■ WHAT YOU ARE ASKED TO DO:
For each line in the data that includes "camera", make a copy.
++++ EXERCISE MATERIAL ++++
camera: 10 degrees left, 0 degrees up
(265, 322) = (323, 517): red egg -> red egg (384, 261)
++++
++++ EXERCISE MATERIAL ++++
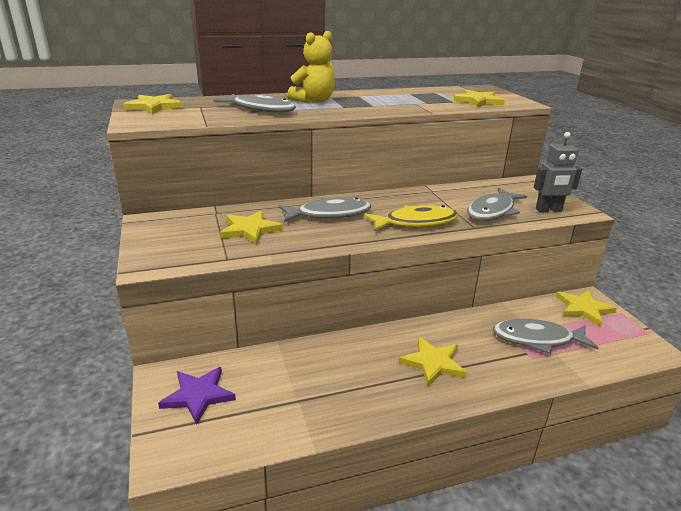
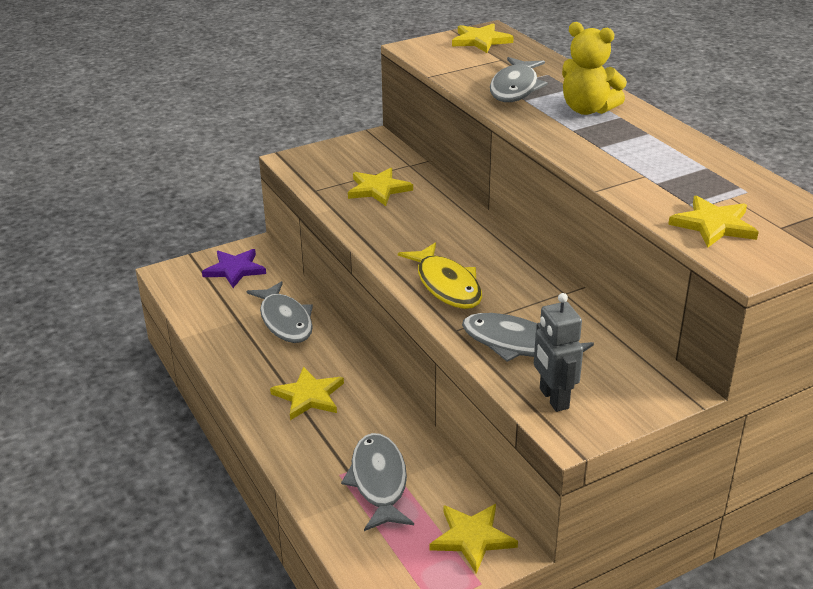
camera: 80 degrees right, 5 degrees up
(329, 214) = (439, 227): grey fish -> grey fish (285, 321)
++++
■ TASK RESULT:
camera: 10 degrees left, 0 degrees up
camera: 80 degrees right, 5 degrees up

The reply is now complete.